## The task:
Quote the entries below from the line with "camera: 145 degrees right, 5 degrees down" through the line with "blue lamp [557,85,618,176]", both ends included, and only those lines.

================

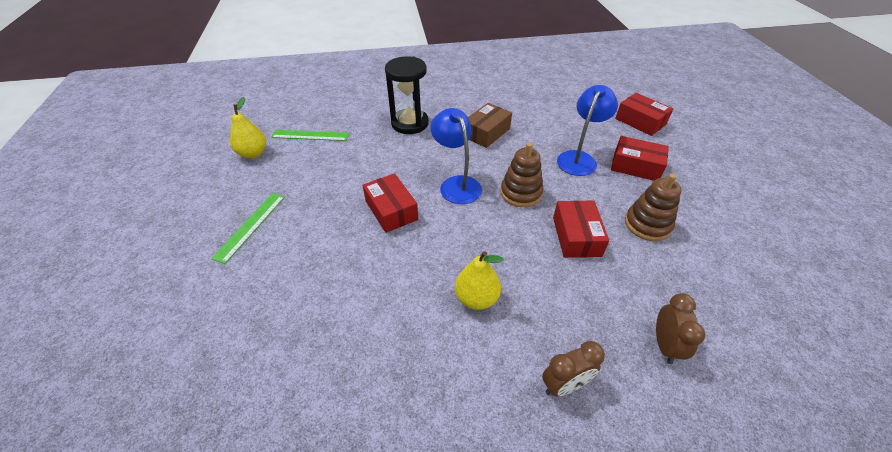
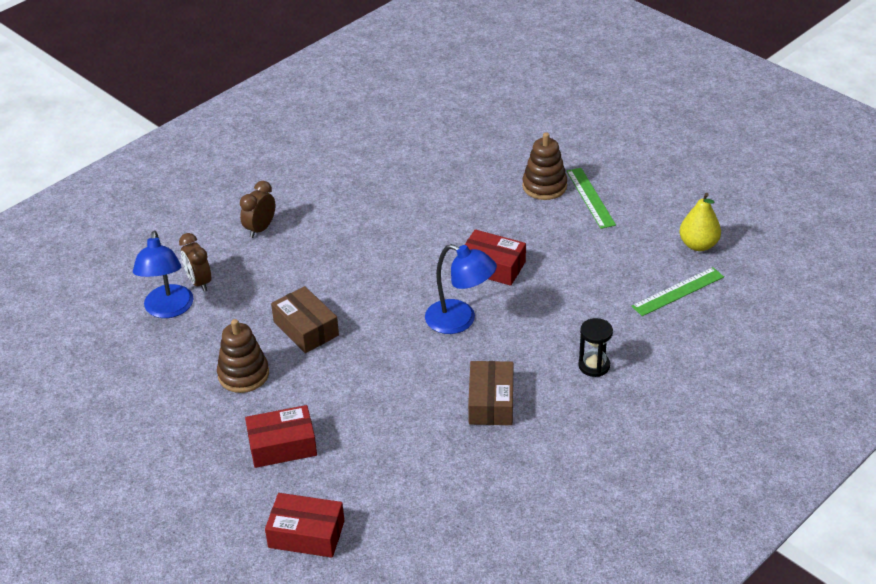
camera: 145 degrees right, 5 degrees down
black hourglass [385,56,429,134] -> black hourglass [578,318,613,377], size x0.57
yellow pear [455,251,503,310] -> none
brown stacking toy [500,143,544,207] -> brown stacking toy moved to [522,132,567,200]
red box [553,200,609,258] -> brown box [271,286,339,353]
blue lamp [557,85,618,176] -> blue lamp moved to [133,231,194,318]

================

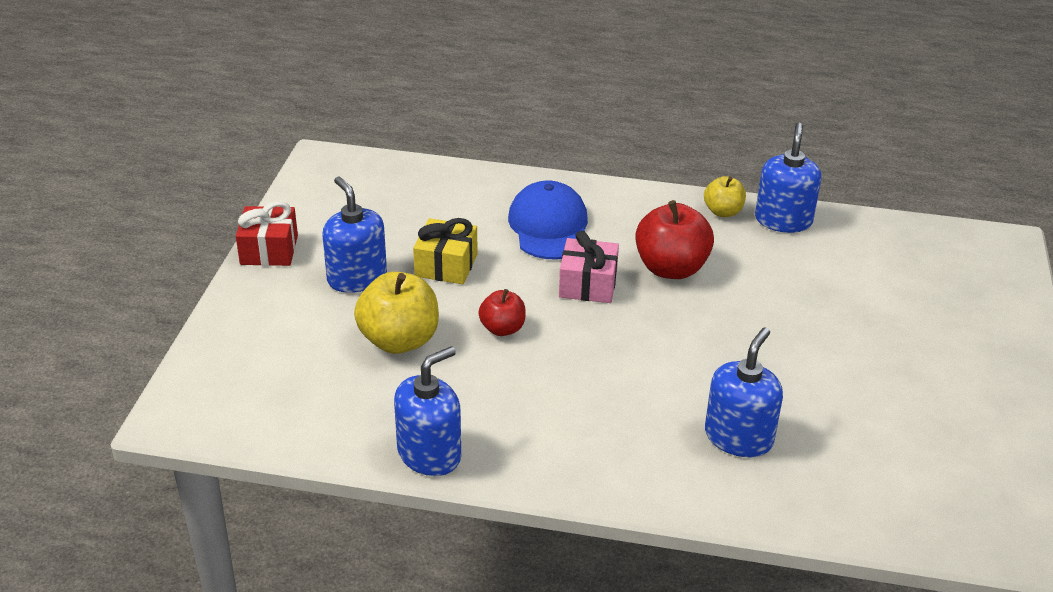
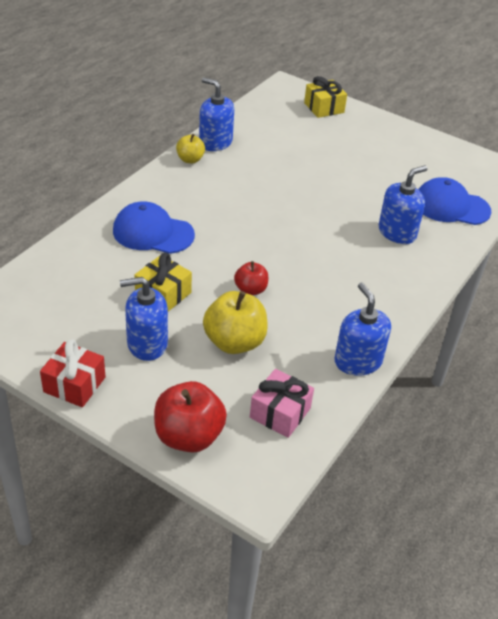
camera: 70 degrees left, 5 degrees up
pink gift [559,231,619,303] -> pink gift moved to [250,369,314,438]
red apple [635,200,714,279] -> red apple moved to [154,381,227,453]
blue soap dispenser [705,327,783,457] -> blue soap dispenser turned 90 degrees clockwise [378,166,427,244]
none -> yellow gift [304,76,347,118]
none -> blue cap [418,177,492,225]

================

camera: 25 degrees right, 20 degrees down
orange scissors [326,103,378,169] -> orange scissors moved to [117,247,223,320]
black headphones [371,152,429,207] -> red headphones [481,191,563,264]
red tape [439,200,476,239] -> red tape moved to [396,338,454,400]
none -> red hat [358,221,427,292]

================

## Result:
camera: 145 degrees right, 5 degrees down
black hourglass [385,56,429,134] -> black hourglass [578,318,613,377], size x0.57
yellow pear [455,251,503,310] -> none
brown stacking toy [500,143,544,207] -> brown stacking toy moved to [522,132,567,200]
red box [553,200,609,258] -> brown box [271,286,339,353]
blue lamp [557,85,618,176] -> blue lamp moved to [133,231,194,318]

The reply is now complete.